Given data:
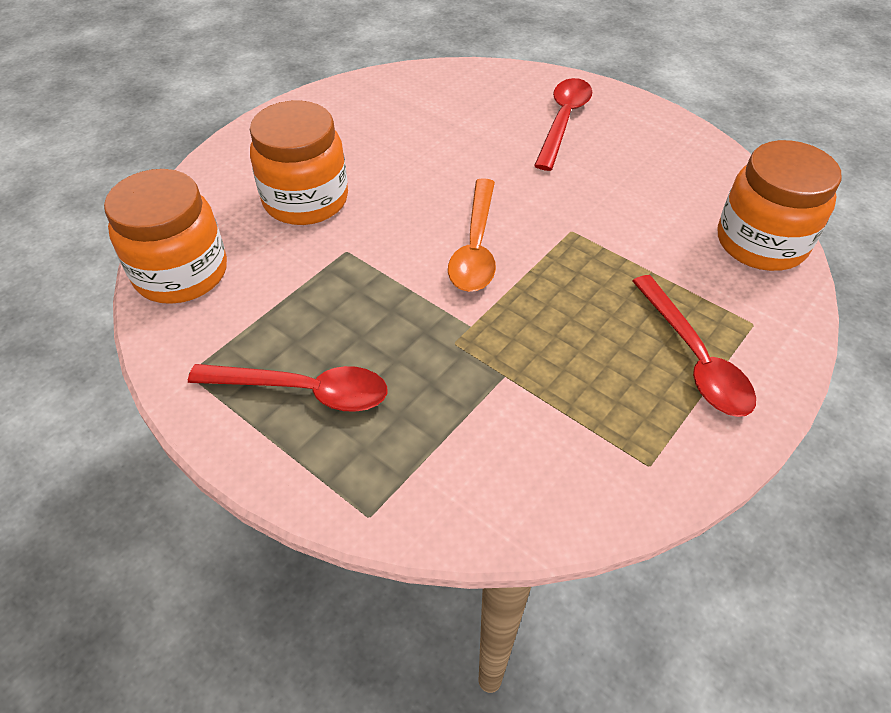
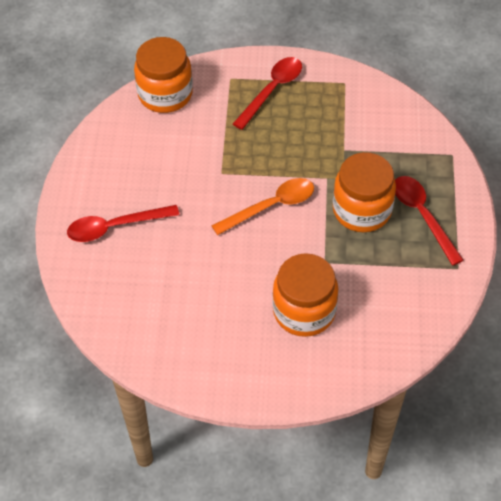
camera: 125 degrees left, 5 degrees up
orange jar [104,169,227,304] -> orange jar moved to [333,152,396,232]

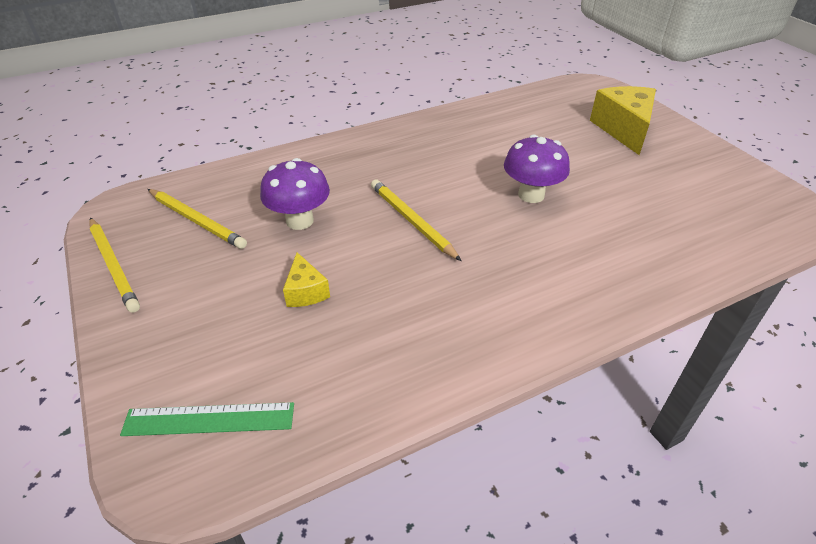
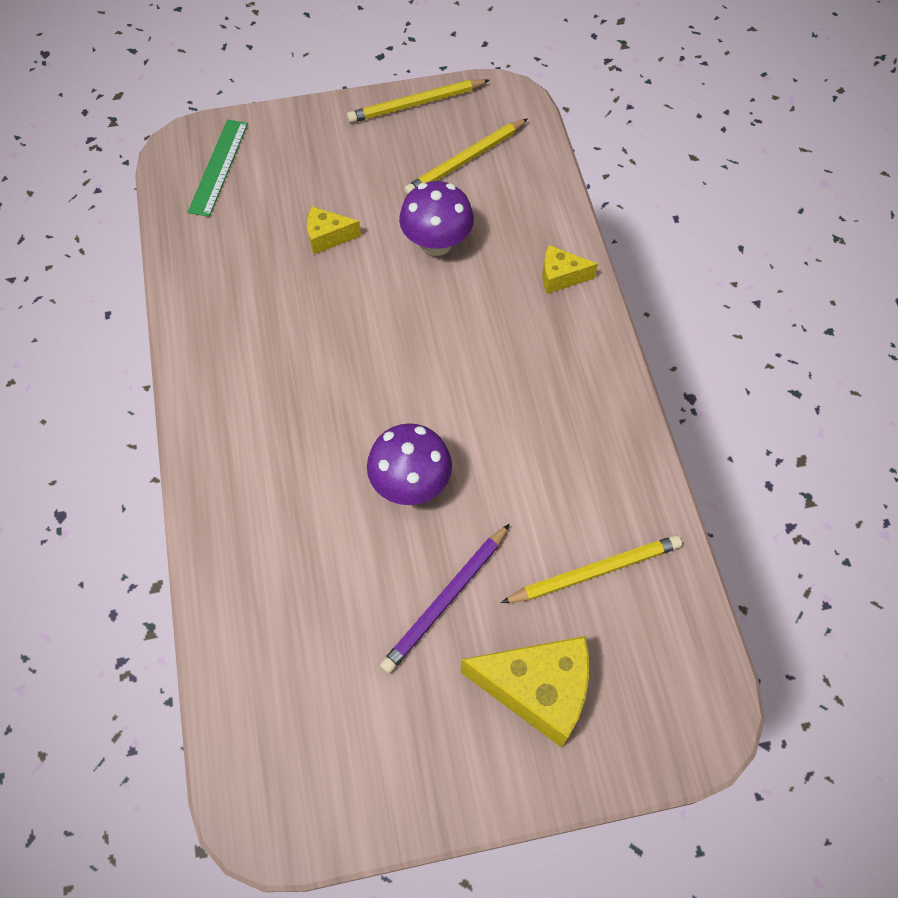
camera: 105 degrees right, 20 degrees up
yellow pencil [371,179,461,261] -> yellow pencil moved to [501,535,682,603]
none -> purple pencil [380,523,510,674]
none -> yellow cheese [543,245,598,294]

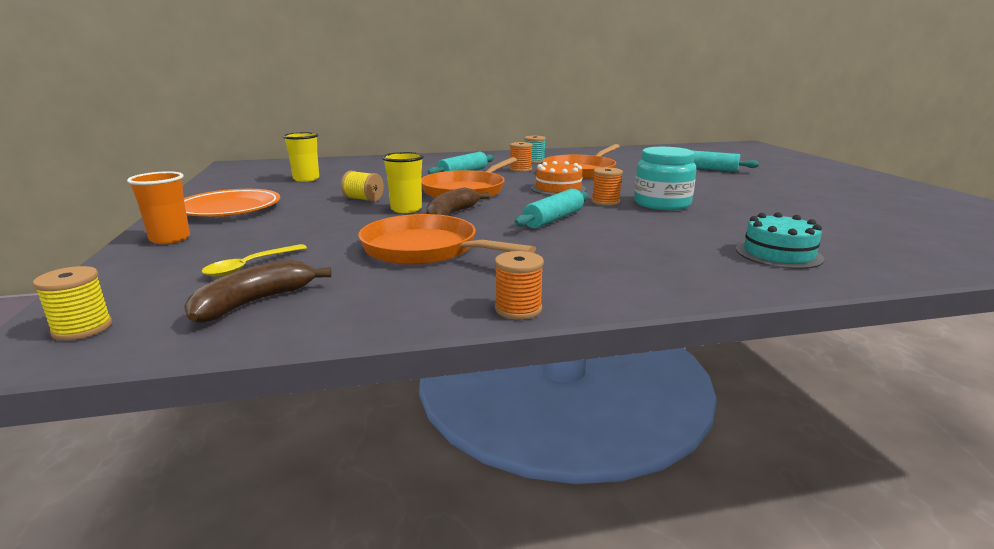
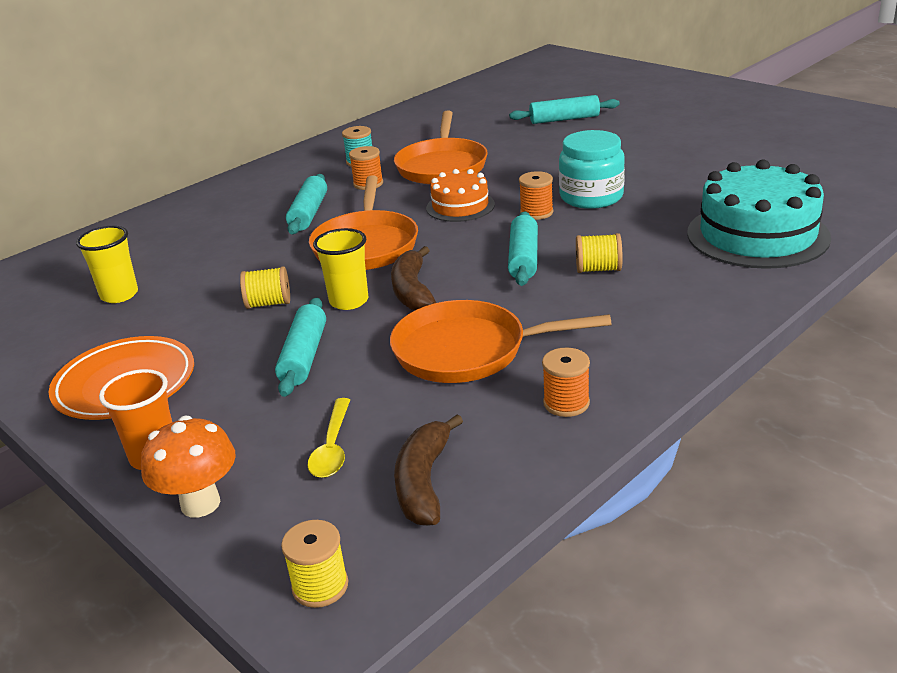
camera: 30 degrees left, 10 degrees up
orange spool [495,251,544,320] -> orange spool moved to [542,347,590,417]
turquoise cake [736,212,824,269] -> turquoise cake [687,159,831,269], size x1.78
none -> orange mushroom [141,416,236,517]
none -> turquoise rolling pin [275,298,326,397]
none -> yellow spool [576,233,623,273]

Task objective: Lines in the records that hold the word "camera" are to be counted; give only the total.

Your solution: 3